[Source material — start]
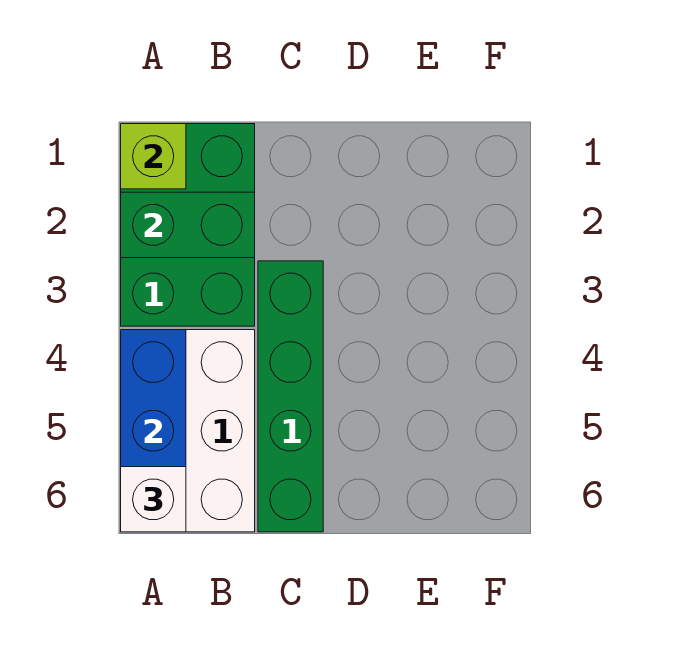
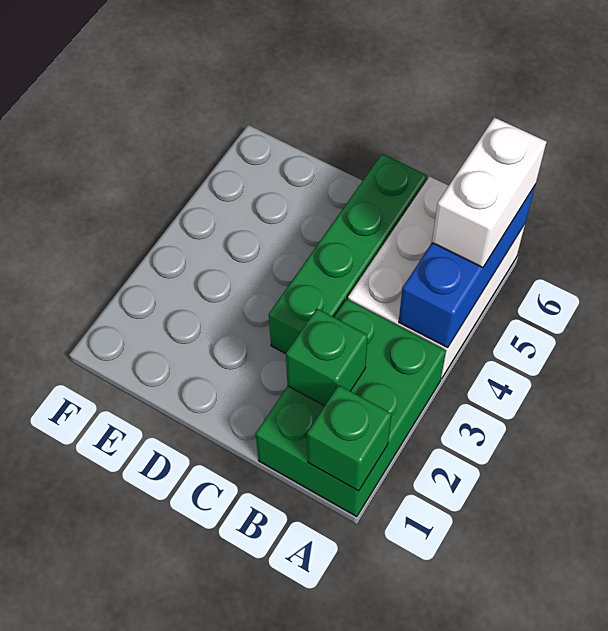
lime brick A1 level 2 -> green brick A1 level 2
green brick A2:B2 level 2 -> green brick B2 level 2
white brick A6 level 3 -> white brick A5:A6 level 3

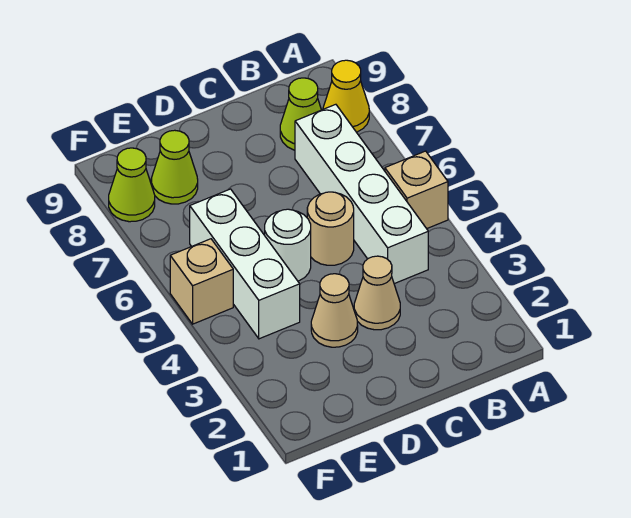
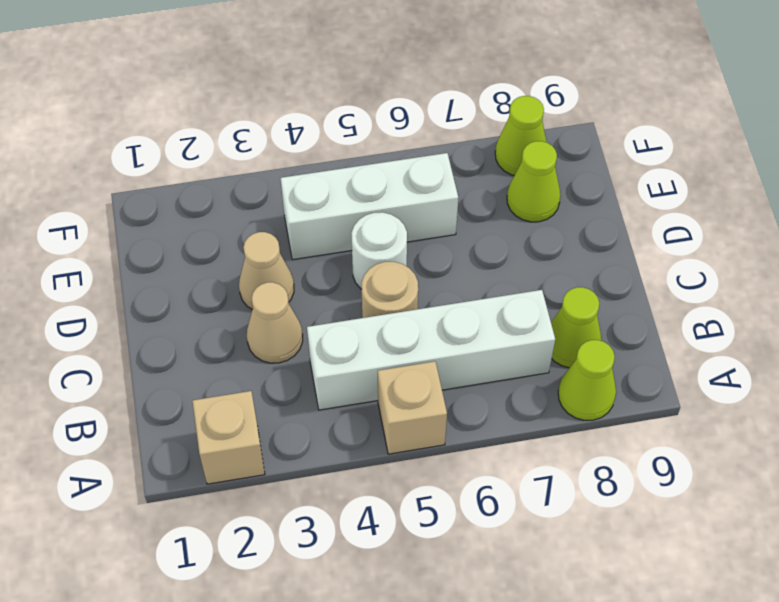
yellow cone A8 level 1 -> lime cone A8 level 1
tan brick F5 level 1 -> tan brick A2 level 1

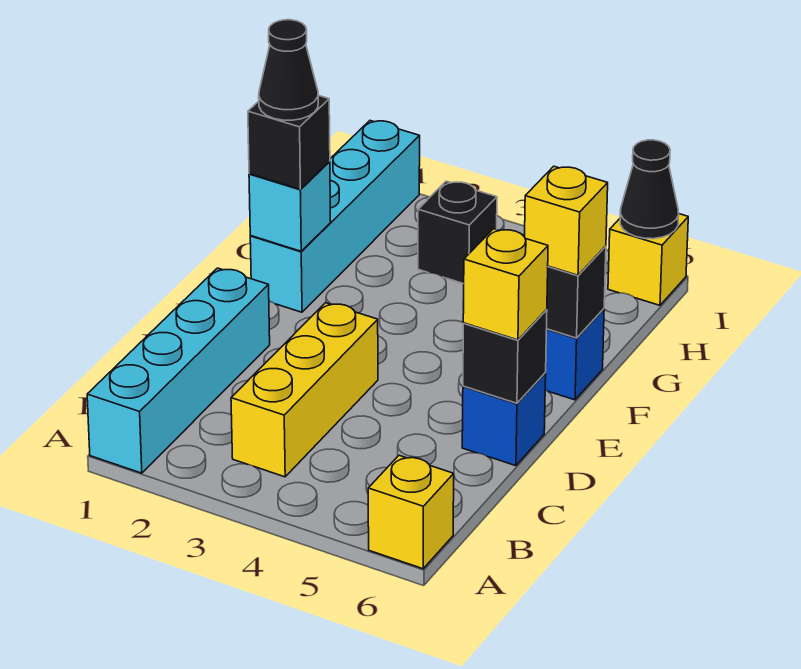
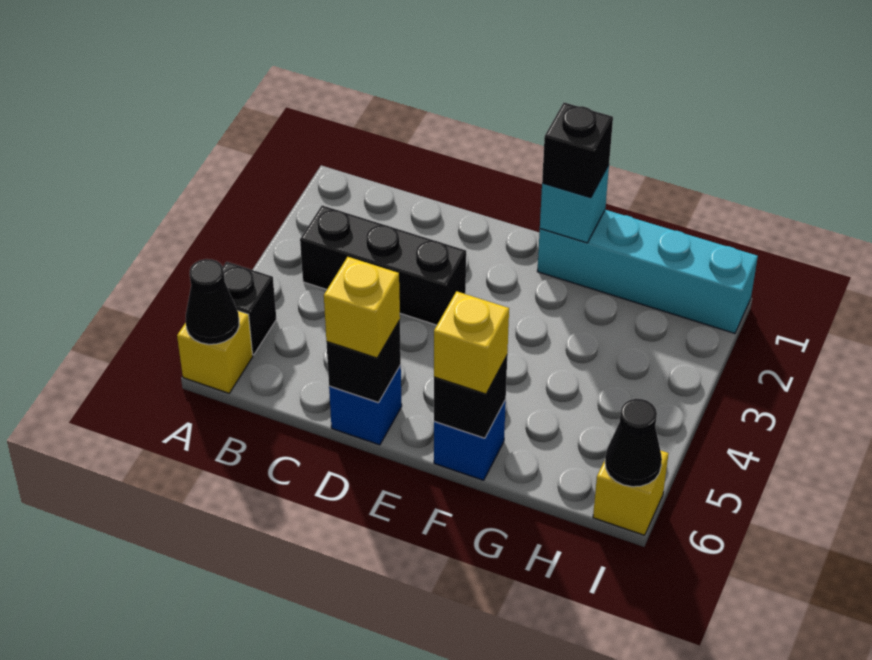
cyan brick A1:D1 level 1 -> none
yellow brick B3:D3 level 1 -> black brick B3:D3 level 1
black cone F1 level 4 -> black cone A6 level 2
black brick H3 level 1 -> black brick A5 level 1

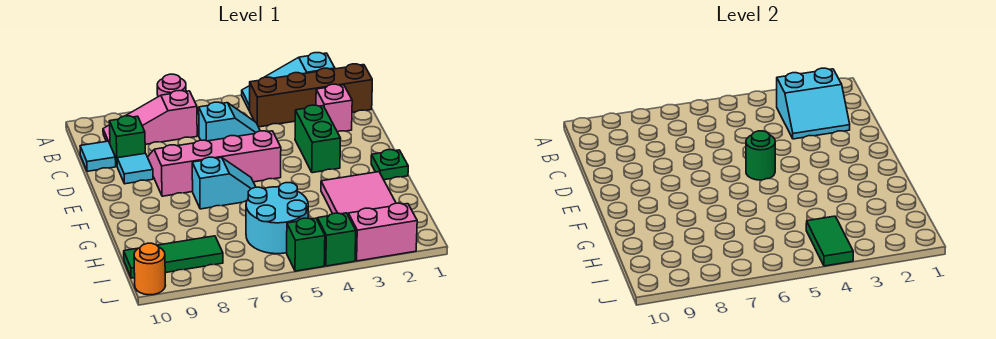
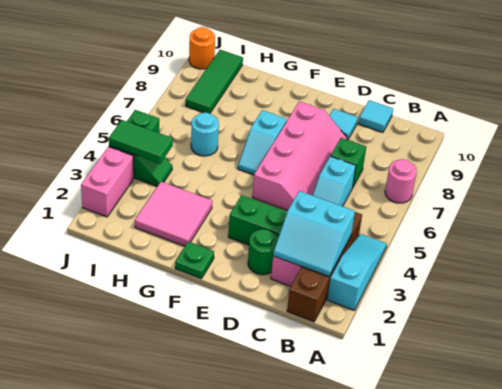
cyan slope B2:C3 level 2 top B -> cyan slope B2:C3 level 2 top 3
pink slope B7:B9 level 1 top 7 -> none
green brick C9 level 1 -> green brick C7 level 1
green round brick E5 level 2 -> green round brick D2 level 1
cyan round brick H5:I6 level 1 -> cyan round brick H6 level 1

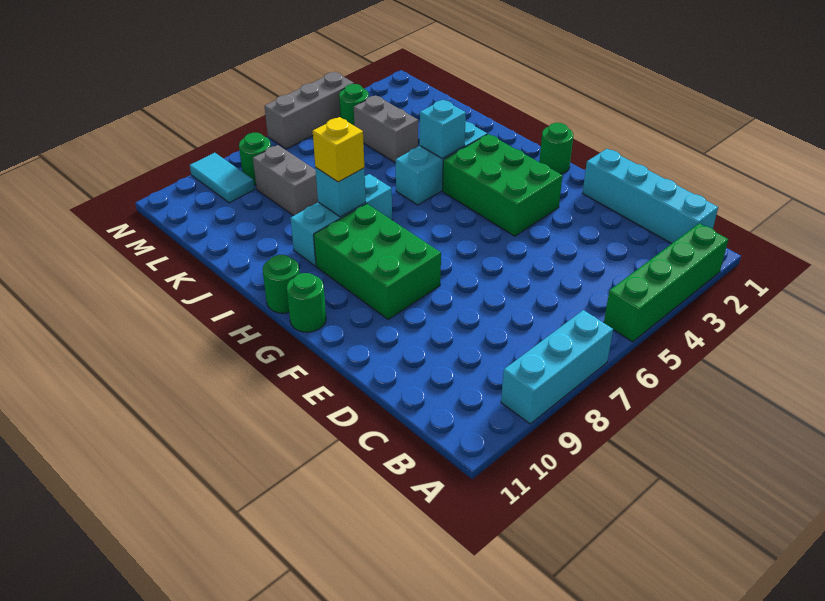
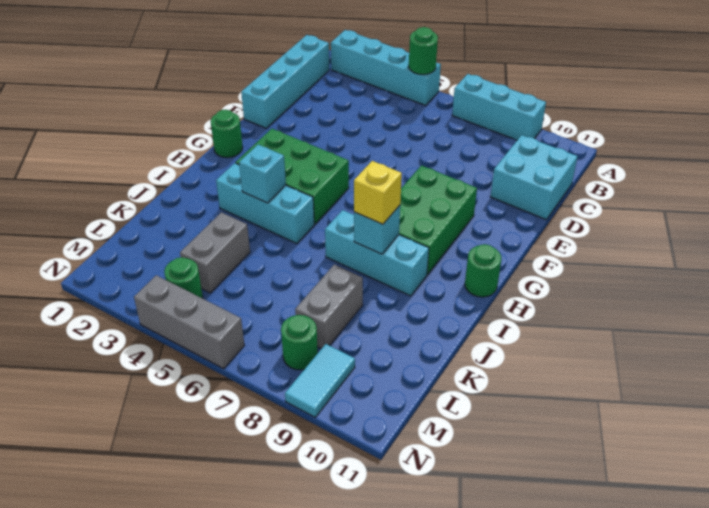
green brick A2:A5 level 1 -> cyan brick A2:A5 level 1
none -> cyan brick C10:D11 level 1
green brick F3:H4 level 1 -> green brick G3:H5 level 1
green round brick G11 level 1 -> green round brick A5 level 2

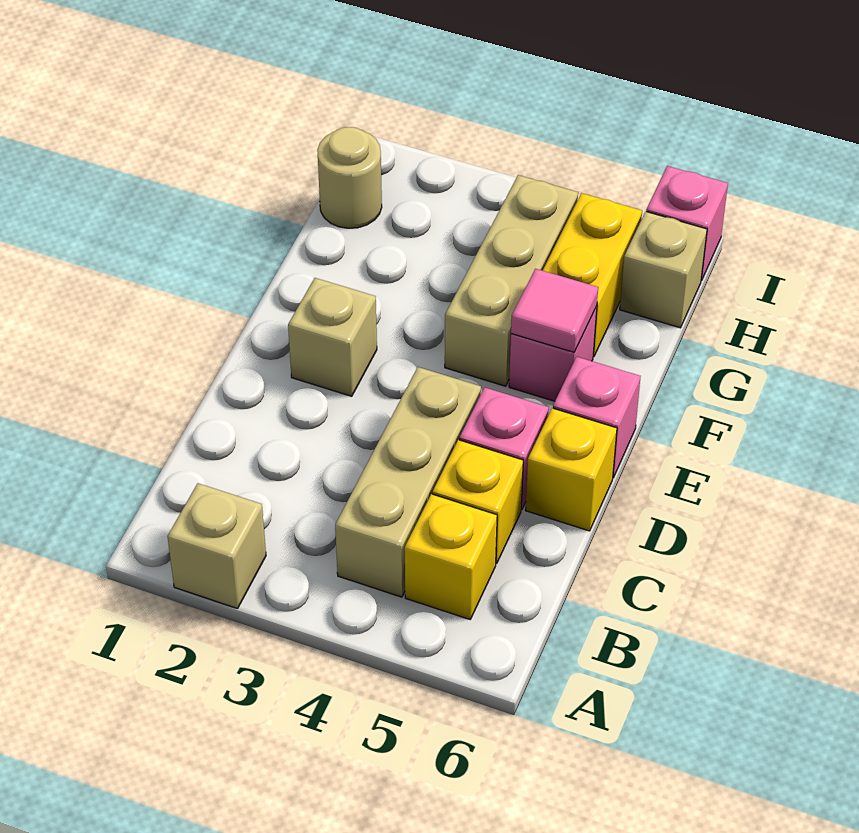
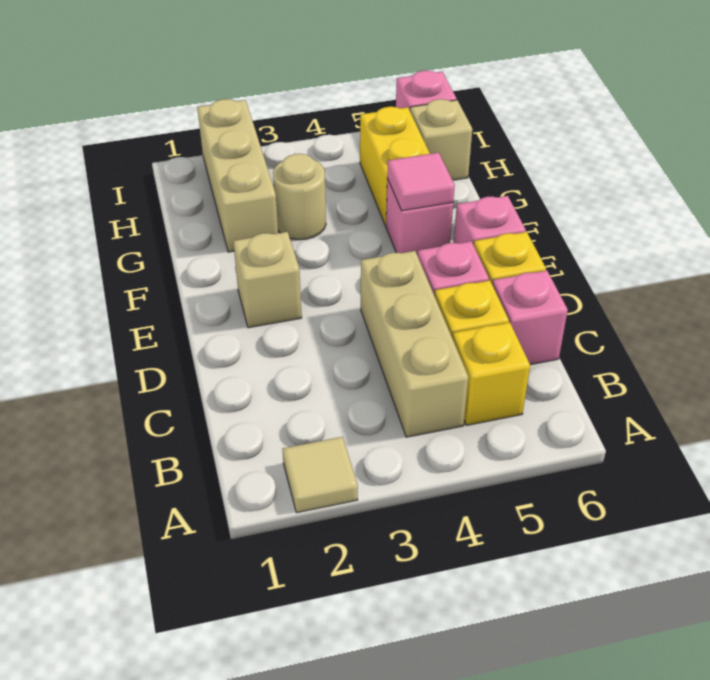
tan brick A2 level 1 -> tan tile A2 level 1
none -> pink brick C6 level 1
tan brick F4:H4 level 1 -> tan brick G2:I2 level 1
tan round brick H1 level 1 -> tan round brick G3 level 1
[Source material — finish]
The response should be the lines from the one containing "green brick A2:B2" through the final line of the records, reproduced exactly and with every picture left out.

green brick A2:B2 level 2 -> green brick B2 level 2
white brick A6 level 3 -> white brick A5:A6 level 3

yellow cone A8 level 1 -> lime cone A8 level 1
tan brick F5 level 1 -> tan brick A2 level 1

cyan brick A1:D1 level 1 -> none
yellow brick B3:D3 level 1 -> black brick B3:D3 level 1
black cone F1 level 4 -> black cone A6 level 2
black brick H3 level 1 -> black brick A5 level 1

cyan slope B2:C3 level 2 top B -> cyan slope B2:C3 level 2 top 3
pink slope B7:B9 level 1 top 7 -> none
green brick C9 level 1 -> green brick C7 level 1
green round brick E5 level 2 -> green round brick D2 level 1
cyan round brick H5:I6 level 1 -> cyan round brick H6 level 1

green brick A2:A5 level 1 -> cyan brick A2:A5 level 1
none -> cyan brick C10:D11 level 1
green brick F3:H4 level 1 -> green brick G3:H5 level 1
green round brick G11 level 1 -> green round brick A5 level 2

tan brick A2 level 1 -> tan tile A2 level 1
none -> pink brick C6 level 1
tan brick F4:H4 level 1 -> tan brick G2:I2 level 1
tan round brick H1 level 1 -> tan round brick G3 level 1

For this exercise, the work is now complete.